Task directions.
Bring together every line in the data that includes "notebook".

[[ Records shown open ]]

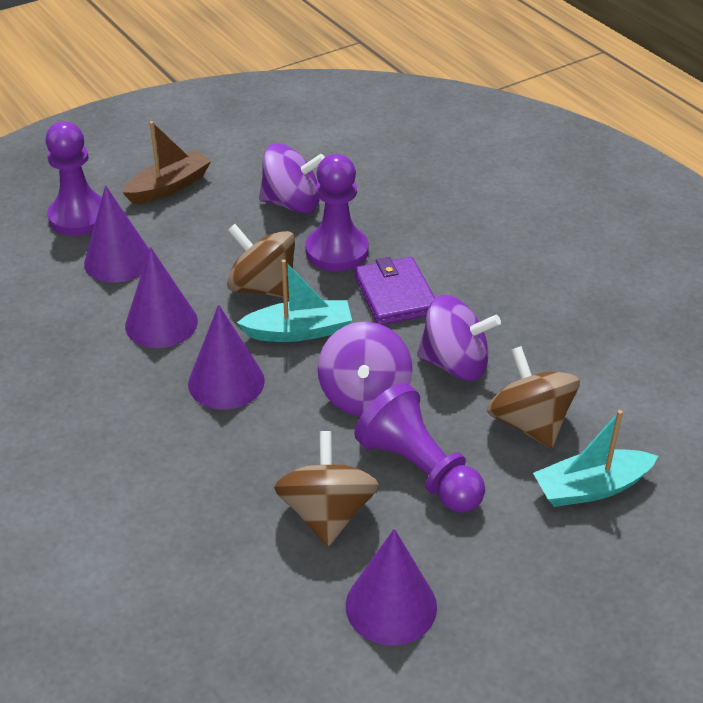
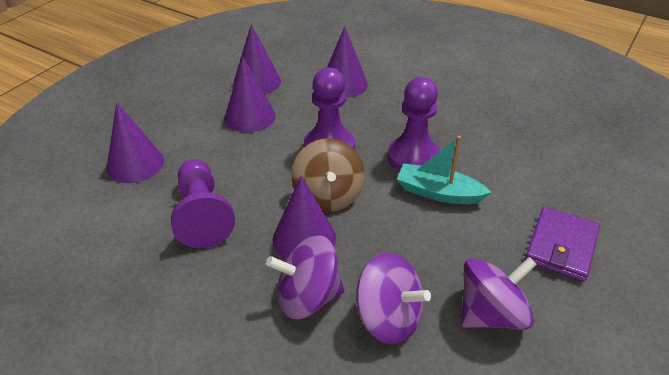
brown boat: 1 -> 0
brown spinning top: 3 -> 1
purple cone: 4 -> 5
turquoise boat: 2 -> 1

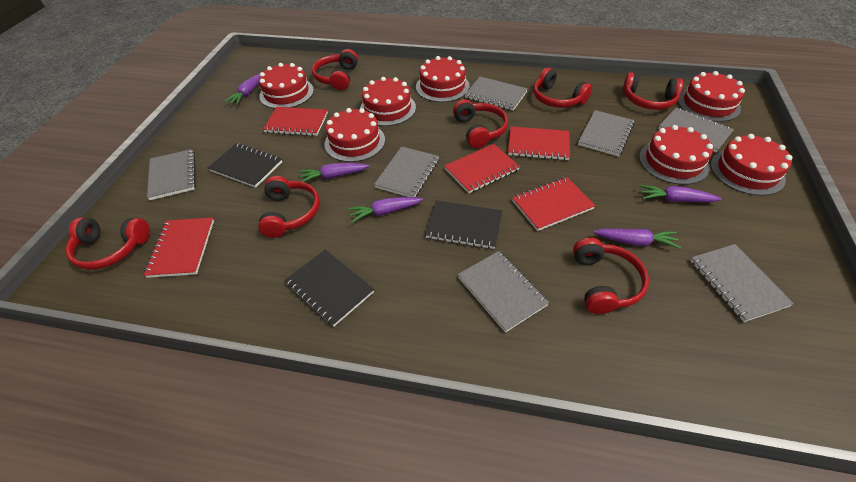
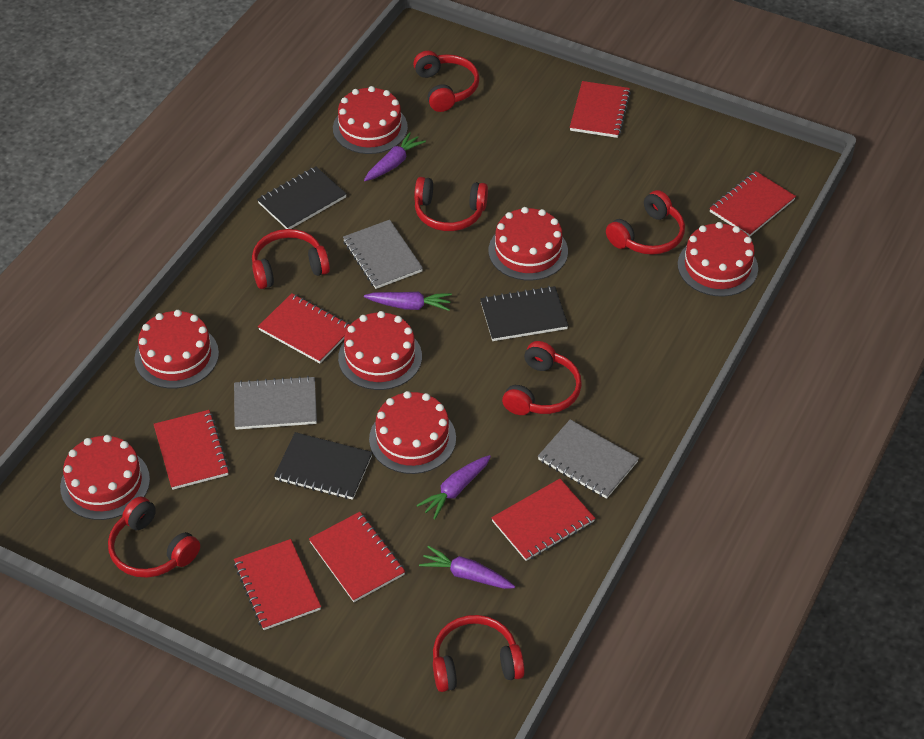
grey notebook: 7 -> 3
purple carrot: 5 -> 4
red notebook: 5 -> 7

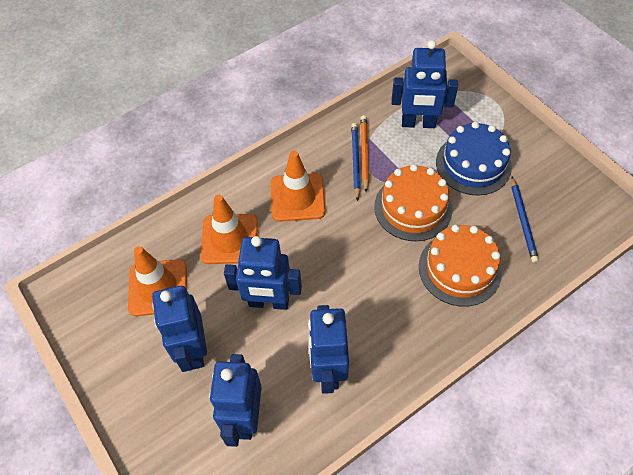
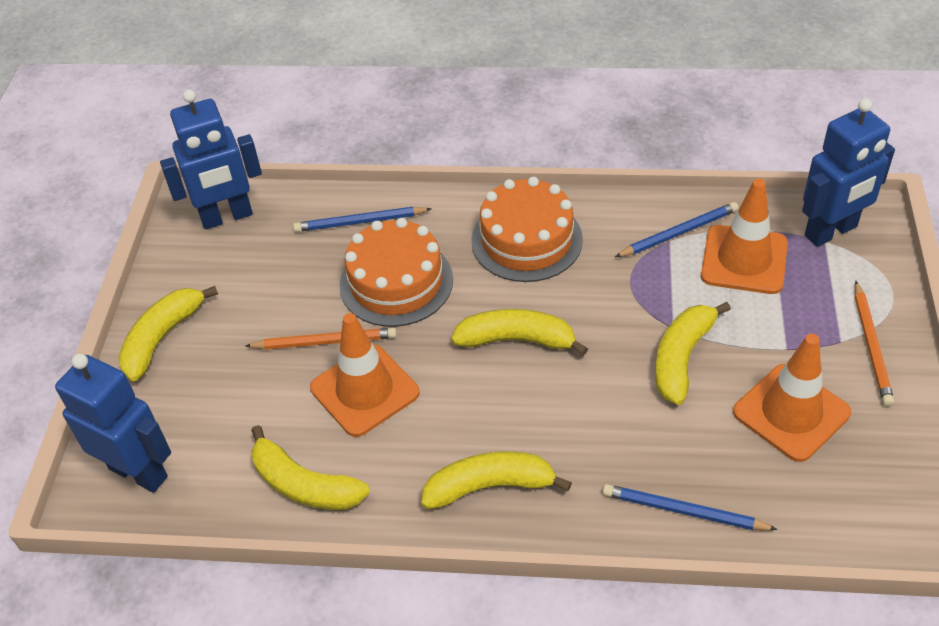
blue cake: 1 -> 0
blue pencil: 2 -> 3
blue robot: 5 -> 3
orange pencil: 1 -> 2
yellow banana: 0 -> 5

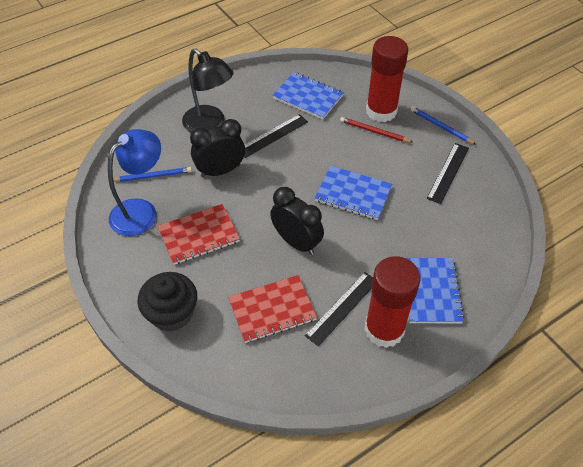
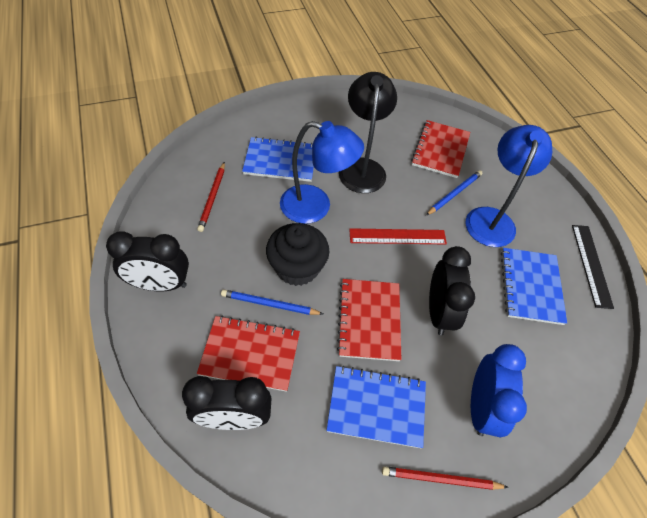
black clock: 2 -> 3
black ruler: 3 -> 1
blue clock: 0 -> 1
blue lamp: 1 -> 2
red glue stick: 2 -> 0
red notebook: 2 -> 3
red pencil: 1 -> 2
red ruler: 0 -> 1

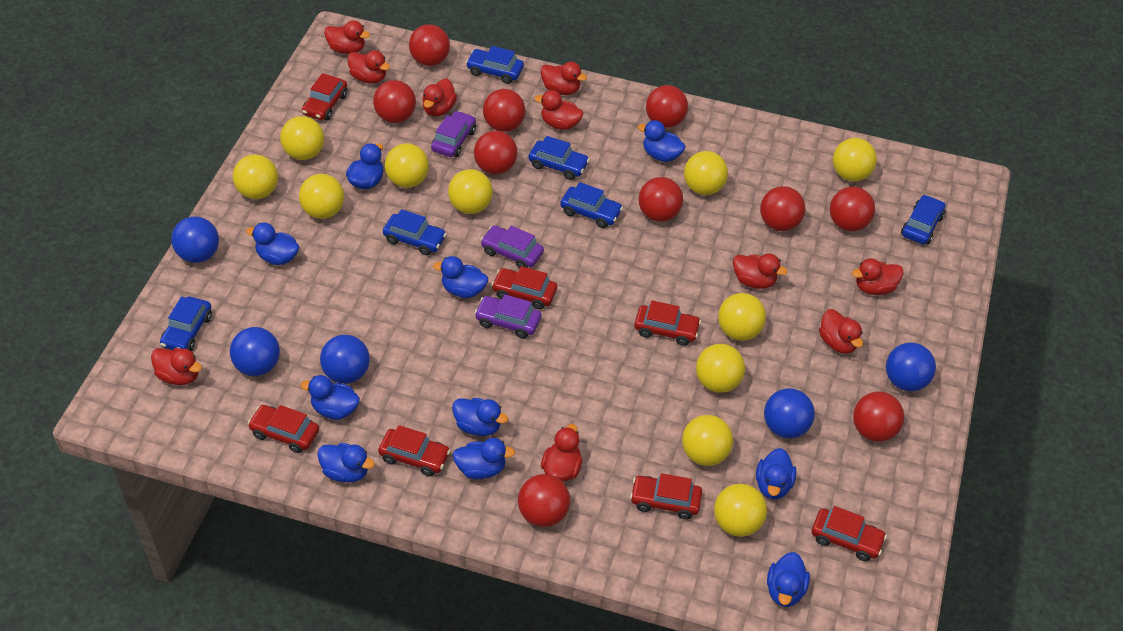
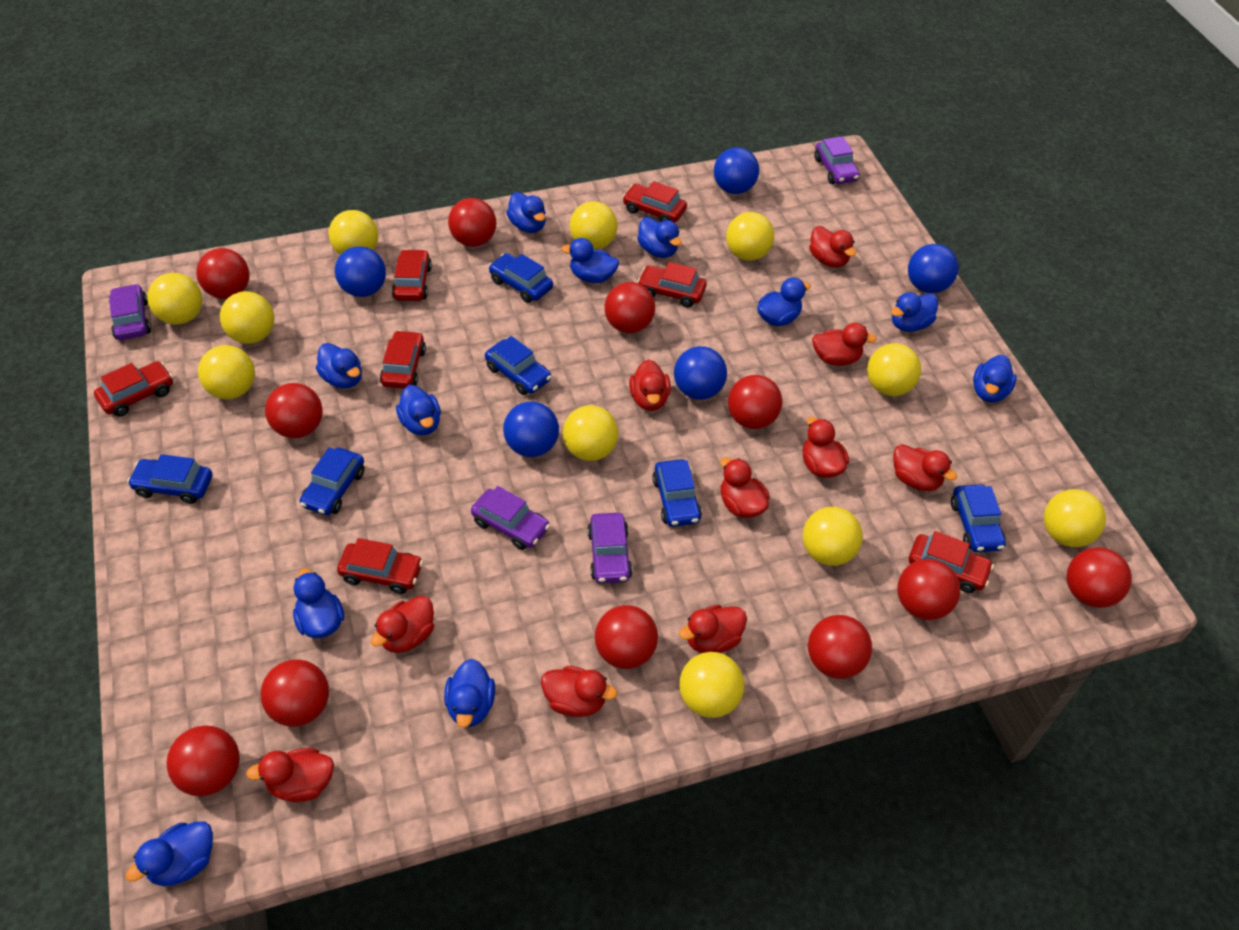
blue duck: 10 -> 11
purple car: 3 -> 4
red ball: 10 -> 11

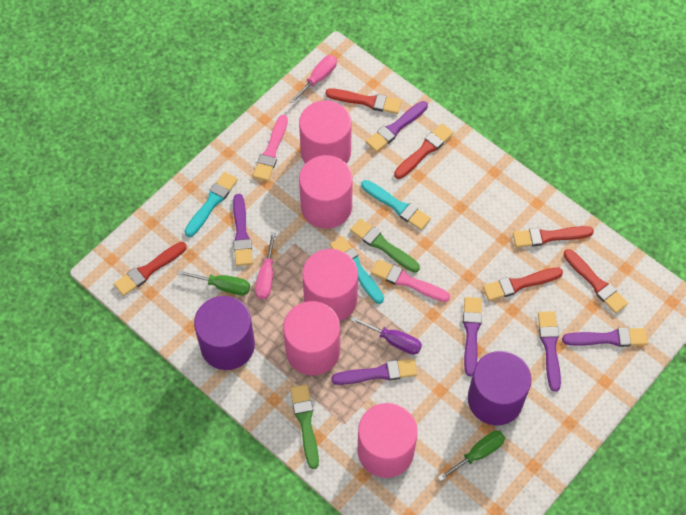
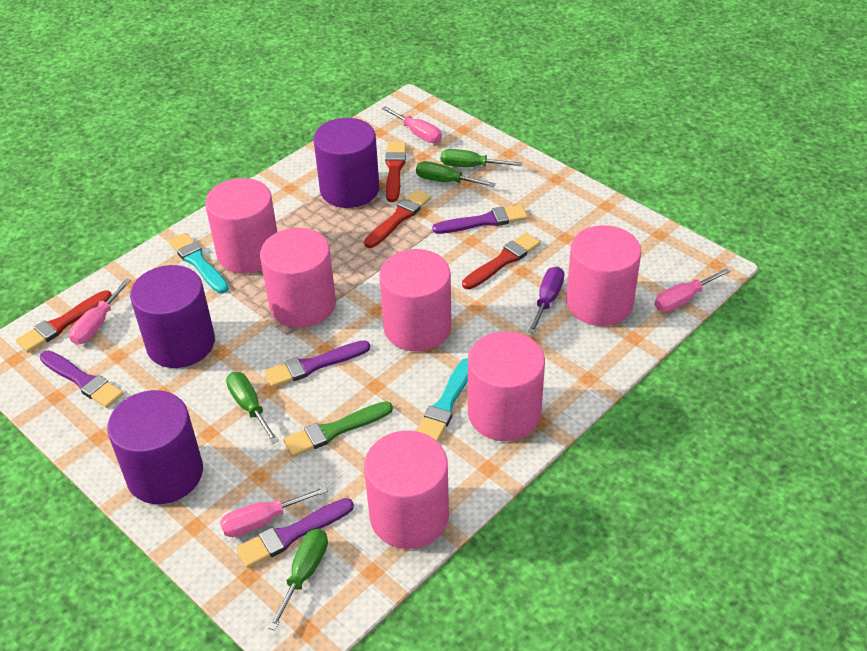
green brush: 2 -> 1
green screwdriver: 2 -> 4
pink brush: 2 -> 0
pink cylinder: 5 -> 6
pink screwdriver: 2 -> 4
purple brush: 6 -> 4
purple cylinder: 2 -> 3
red brush: 6 -> 4
turquoise brush: 3 -> 2

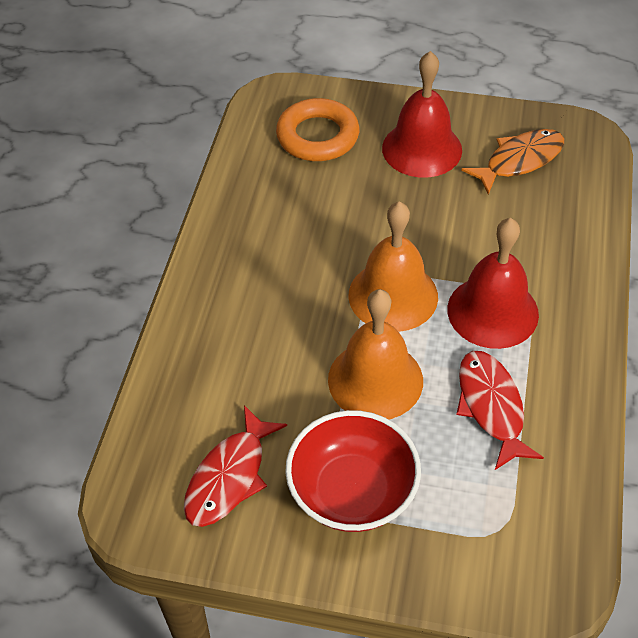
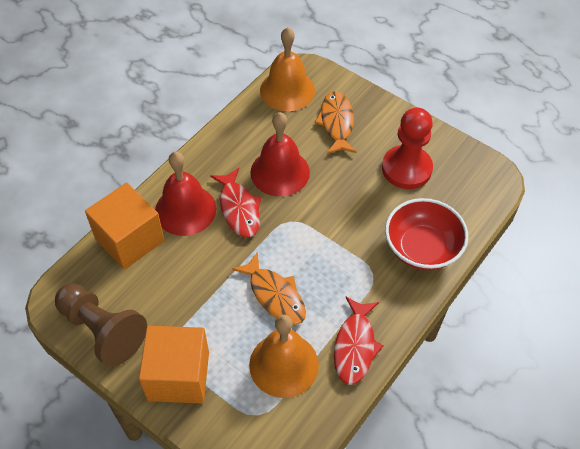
brown pawn: 0 -> 1
orange cube: 0 -> 2
orange fish: 1 -> 2
orange ring: 1 -> 0
red pawn: 0 -> 1

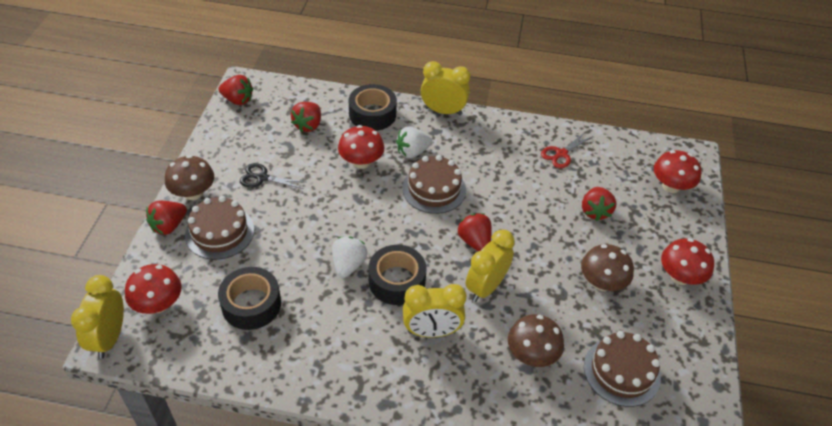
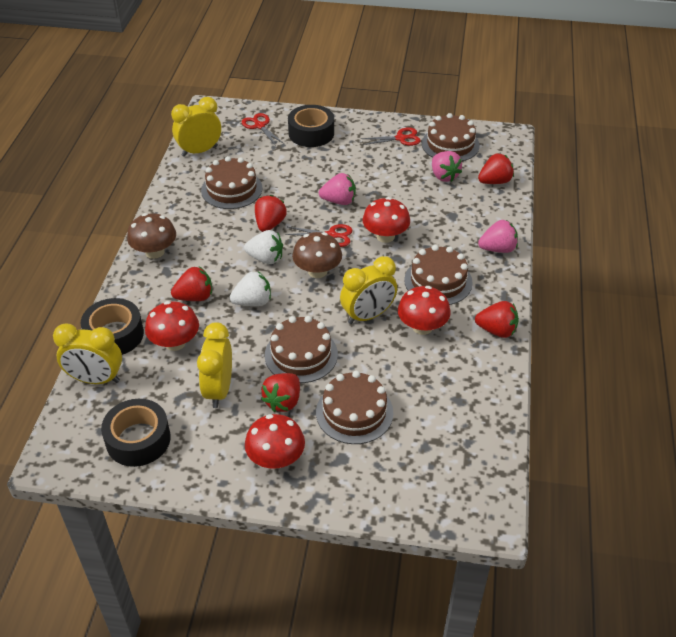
black scissors: 1 -> 0
brown cake: 3 -> 5
brown mushroom: 3 -> 2
pink strawberry: 0 -> 3
red scissors: 1 -> 3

[[ Records shown closed ]]

Expected answer.
grey notebook: 7 -> 3
red notebook: 5 -> 7
red notebook: 2 -> 3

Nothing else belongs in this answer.